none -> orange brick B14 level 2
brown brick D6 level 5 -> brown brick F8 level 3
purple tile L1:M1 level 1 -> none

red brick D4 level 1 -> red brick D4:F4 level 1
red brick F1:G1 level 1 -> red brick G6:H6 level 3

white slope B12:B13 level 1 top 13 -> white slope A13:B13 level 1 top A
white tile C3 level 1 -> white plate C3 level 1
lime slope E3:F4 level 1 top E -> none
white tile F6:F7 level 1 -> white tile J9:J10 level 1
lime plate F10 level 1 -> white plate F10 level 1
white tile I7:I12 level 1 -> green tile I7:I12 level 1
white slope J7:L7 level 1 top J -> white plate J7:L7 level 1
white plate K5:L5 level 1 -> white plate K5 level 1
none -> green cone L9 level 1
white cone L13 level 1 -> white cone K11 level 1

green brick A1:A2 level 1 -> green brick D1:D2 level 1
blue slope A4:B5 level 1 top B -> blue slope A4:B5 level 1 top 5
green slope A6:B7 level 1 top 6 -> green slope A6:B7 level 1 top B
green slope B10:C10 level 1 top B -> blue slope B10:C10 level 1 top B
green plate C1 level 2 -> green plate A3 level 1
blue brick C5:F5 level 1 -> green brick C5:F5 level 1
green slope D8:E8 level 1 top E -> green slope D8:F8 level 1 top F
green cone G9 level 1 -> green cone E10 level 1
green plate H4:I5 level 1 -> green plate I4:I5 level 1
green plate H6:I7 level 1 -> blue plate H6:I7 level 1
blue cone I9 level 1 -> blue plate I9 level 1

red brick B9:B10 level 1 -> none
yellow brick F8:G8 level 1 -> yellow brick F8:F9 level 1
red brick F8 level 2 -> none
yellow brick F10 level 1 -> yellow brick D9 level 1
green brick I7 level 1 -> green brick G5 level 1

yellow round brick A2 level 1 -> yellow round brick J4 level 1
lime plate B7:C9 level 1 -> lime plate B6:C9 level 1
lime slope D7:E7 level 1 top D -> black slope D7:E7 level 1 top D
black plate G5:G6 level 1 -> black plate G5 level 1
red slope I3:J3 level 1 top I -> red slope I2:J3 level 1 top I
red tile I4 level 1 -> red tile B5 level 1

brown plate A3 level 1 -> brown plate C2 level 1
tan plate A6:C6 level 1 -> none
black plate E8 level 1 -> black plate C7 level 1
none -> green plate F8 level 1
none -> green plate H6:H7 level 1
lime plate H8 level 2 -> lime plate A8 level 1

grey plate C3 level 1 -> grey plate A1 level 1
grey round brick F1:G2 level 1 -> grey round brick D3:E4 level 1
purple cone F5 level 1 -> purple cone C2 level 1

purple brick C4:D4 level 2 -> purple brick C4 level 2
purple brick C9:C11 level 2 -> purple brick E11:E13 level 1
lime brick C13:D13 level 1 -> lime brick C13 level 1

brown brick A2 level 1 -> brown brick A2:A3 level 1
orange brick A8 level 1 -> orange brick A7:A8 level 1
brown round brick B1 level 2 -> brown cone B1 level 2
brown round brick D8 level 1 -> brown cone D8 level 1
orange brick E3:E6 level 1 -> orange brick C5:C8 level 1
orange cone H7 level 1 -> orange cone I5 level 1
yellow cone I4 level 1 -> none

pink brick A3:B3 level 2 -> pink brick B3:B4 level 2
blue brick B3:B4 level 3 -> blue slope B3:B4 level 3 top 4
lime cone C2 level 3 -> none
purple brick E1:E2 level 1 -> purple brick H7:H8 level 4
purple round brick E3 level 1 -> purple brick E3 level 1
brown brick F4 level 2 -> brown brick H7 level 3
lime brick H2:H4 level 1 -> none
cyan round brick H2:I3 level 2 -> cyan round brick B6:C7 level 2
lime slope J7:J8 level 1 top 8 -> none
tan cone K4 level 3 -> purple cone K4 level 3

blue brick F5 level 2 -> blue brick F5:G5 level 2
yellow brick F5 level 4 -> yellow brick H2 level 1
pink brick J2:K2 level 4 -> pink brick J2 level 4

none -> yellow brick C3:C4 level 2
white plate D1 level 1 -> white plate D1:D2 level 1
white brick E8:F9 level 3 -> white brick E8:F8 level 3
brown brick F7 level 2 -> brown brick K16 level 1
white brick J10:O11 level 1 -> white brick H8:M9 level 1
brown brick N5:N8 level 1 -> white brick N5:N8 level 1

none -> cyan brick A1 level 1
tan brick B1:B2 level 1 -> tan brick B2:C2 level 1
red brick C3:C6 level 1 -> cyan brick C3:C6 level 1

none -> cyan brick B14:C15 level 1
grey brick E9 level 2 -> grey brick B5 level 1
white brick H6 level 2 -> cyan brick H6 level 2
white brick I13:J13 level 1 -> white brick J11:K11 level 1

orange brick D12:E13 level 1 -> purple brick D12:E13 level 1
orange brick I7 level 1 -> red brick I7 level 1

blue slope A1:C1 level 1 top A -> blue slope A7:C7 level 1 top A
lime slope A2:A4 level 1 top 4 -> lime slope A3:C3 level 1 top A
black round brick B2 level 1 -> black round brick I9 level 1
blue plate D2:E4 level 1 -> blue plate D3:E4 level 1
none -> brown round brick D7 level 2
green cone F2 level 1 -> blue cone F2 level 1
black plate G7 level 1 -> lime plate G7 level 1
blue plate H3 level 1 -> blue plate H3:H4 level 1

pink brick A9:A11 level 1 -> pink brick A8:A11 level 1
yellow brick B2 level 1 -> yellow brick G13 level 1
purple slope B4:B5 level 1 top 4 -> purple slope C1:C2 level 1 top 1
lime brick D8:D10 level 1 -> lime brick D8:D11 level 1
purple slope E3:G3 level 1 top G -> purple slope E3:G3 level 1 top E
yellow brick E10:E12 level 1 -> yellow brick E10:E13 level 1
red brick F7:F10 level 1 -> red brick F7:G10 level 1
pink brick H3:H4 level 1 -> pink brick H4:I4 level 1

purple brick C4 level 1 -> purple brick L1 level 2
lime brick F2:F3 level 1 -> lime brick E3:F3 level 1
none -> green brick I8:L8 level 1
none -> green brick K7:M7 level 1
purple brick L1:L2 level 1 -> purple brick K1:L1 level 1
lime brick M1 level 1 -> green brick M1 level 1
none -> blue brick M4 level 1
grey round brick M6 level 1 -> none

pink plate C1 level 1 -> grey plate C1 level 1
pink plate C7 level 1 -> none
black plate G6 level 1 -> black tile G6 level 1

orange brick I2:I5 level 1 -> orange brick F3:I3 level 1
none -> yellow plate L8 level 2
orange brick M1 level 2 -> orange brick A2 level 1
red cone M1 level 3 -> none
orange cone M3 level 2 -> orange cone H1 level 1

***

• **Assignment**:
Here the job is to set down exactly the lines of the material above that fall between the one with "white cone L13" and the one with "red brick B9:B10 level 1 -> none", inclusive, and nothing beyond them.

• **Problem solution**:
white cone L13 level 1 -> white cone K11 level 1

green brick A1:A2 level 1 -> green brick D1:D2 level 1
blue slope A4:B5 level 1 top B -> blue slope A4:B5 level 1 top 5
green slope A6:B7 level 1 top 6 -> green slope A6:B7 level 1 top B
green slope B10:C10 level 1 top B -> blue slope B10:C10 level 1 top B
green plate C1 level 2 -> green plate A3 level 1
blue brick C5:F5 level 1 -> green brick C5:F5 level 1
green slope D8:E8 level 1 top E -> green slope D8:F8 level 1 top F
green cone G9 level 1 -> green cone E10 level 1
green plate H4:I5 level 1 -> green plate I4:I5 level 1
green plate H6:I7 level 1 -> blue plate H6:I7 level 1
blue cone I9 level 1 -> blue plate I9 level 1

red brick B9:B10 level 1 -> none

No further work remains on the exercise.